--- START ---

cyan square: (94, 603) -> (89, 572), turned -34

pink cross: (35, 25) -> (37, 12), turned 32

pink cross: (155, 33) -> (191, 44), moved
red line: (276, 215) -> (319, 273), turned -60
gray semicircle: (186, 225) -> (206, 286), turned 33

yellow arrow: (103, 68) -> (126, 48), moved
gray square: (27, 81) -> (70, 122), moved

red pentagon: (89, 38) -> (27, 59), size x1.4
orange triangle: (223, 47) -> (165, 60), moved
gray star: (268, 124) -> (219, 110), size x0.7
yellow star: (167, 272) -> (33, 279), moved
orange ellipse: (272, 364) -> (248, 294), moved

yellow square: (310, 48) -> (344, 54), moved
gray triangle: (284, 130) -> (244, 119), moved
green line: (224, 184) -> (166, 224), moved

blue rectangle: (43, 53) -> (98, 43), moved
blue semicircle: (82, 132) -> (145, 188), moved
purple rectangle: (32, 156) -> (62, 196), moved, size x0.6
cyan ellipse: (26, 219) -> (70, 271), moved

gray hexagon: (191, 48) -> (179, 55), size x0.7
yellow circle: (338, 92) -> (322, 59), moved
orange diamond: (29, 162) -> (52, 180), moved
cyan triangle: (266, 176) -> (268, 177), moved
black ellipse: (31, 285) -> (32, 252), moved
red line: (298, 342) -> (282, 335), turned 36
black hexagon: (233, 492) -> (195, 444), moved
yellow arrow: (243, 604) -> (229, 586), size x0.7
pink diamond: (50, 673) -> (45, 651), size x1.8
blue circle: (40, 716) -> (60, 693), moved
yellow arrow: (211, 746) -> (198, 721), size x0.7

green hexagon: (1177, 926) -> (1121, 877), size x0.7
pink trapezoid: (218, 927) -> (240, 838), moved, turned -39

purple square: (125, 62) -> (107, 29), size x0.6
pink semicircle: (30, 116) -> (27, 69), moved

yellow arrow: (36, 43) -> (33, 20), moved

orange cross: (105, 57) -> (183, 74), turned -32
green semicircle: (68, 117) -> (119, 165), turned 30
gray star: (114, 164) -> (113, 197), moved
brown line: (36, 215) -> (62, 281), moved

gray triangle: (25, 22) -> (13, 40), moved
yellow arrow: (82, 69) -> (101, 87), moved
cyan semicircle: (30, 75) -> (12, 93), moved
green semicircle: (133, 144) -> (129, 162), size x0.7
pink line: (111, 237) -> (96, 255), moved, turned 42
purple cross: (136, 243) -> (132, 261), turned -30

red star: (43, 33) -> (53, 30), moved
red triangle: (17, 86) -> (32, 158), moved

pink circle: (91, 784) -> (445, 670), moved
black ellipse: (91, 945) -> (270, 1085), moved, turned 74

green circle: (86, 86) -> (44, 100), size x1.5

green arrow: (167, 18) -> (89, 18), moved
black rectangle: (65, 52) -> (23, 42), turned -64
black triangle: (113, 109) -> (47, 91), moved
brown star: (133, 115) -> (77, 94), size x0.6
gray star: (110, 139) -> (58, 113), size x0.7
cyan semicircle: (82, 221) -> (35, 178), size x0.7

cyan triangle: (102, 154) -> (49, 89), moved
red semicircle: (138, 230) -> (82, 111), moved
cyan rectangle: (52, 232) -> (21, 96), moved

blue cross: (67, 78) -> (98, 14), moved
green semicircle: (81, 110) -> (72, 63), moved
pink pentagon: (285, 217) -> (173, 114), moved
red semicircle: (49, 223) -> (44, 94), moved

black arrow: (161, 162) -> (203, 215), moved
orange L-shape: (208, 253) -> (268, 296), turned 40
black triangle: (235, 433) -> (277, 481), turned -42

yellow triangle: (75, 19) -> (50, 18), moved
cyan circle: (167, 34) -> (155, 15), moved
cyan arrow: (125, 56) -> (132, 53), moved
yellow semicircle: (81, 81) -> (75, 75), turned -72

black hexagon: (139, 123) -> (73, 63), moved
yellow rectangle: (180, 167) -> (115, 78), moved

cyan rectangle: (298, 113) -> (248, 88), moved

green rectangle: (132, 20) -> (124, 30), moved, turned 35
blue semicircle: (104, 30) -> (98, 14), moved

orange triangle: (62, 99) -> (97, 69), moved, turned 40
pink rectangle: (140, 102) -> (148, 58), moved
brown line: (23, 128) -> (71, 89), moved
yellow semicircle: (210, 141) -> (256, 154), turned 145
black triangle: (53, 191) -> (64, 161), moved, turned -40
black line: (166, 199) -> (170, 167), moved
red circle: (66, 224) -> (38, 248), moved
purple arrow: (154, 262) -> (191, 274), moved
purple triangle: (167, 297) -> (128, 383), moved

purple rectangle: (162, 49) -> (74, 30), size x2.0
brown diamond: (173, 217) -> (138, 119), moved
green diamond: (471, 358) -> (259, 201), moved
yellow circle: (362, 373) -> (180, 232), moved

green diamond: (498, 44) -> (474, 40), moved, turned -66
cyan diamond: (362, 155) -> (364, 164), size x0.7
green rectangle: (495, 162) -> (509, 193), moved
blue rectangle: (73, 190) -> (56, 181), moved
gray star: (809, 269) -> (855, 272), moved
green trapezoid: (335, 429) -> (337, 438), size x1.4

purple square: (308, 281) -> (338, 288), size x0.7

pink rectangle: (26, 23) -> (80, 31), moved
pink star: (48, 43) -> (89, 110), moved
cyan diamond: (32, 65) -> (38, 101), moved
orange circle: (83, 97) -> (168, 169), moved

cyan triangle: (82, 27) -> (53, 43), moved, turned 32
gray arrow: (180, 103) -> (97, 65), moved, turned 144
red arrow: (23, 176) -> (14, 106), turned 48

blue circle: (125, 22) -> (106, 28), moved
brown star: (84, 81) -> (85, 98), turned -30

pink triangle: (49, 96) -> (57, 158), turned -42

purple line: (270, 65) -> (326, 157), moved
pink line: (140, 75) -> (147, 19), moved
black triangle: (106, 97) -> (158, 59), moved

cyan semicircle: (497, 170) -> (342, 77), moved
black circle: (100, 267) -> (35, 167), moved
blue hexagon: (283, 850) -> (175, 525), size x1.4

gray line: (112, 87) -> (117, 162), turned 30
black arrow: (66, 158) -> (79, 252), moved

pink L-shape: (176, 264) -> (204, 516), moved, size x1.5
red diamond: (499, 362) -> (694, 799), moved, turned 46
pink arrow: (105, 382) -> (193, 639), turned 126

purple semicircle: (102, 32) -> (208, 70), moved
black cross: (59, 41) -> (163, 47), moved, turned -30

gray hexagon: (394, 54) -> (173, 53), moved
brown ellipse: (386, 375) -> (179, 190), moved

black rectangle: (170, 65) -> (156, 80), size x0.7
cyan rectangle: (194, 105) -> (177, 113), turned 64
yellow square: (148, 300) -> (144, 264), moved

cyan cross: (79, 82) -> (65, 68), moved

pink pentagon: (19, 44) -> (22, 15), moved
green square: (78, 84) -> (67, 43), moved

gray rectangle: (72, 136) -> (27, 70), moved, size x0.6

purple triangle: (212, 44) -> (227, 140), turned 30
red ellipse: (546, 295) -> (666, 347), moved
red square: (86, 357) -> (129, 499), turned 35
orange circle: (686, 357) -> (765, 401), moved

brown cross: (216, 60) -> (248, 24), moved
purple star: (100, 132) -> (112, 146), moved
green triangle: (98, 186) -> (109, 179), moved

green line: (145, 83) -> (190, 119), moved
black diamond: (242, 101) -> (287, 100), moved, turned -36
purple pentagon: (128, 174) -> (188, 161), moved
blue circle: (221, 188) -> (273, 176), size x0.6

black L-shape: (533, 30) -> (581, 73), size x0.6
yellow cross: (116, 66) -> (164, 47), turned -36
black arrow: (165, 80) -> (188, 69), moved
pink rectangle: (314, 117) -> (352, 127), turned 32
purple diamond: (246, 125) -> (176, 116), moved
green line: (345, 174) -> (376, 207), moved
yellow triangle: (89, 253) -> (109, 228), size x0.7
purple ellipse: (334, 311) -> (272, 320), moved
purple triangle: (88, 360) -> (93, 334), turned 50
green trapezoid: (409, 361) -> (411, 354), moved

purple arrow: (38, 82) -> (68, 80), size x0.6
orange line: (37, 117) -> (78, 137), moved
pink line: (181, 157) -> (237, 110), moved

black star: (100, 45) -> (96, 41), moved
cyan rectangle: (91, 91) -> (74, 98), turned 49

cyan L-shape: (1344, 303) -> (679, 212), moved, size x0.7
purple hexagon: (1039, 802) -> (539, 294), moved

--- END ---

*Your task*: The string "blue" shows up in some lines of the listing. Copy each such line.

*Task result*:
blue rectangle: (43, 53) -> (98, 43), moved
blue semicircle: (82, 132) -> (145, 188), moved
blue circle: (40, 716) -> (60, 693), moved
blue cross: (67, 78) -> (98, 14), moved
blue semicircle: (104, 30) -> (98, 14), moved
blue rectangle: (73, 190) -> (56, 181), moved
blue circle: (125, 22) -> (106, 28), moved
blue hexagon: (283, 850) -> (175, 525), size x1.4
blue circle: (221, 188) -> (273, 176), size x0.6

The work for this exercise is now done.